WHAT NEEDS TO BE DONE. Using the line that contains "white calculator: 2 -> 1" as the first line and the last line of the data as the final one, give every line in that range again exactly.

···

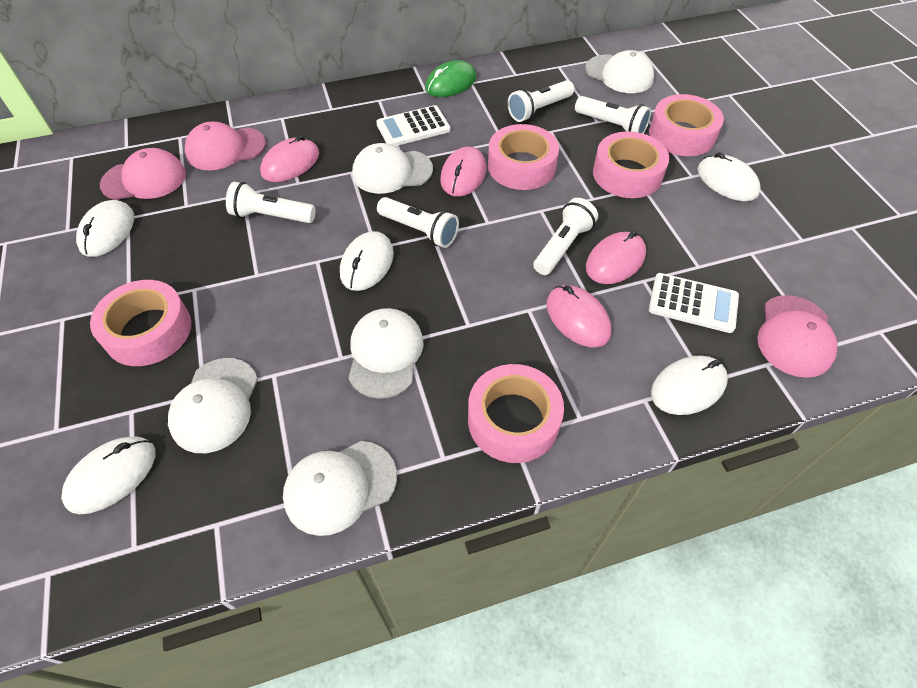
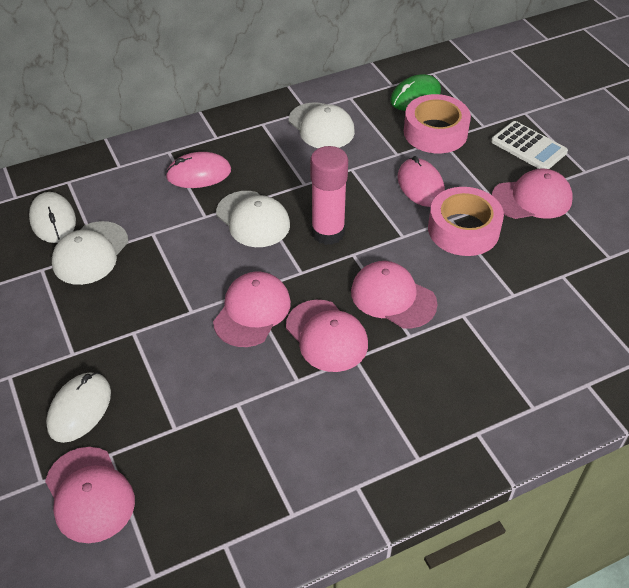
pink cap: 3 -> 5
pink glue stick: 0 -> 1
pink mouse: 4 -> 2
pink tape: 5 -> 2
white calculator: 2 -> 1
white cap: 5 -> 3
white flashlight: 5 -> 0
white mouse: 5 -> 2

···

ANSWER TO THIS EXERCISE.
white calculator: 2 -> 1
white cap: 5 -> 3
white flashlight: 5 -> 0
white mouse: 5 -> 2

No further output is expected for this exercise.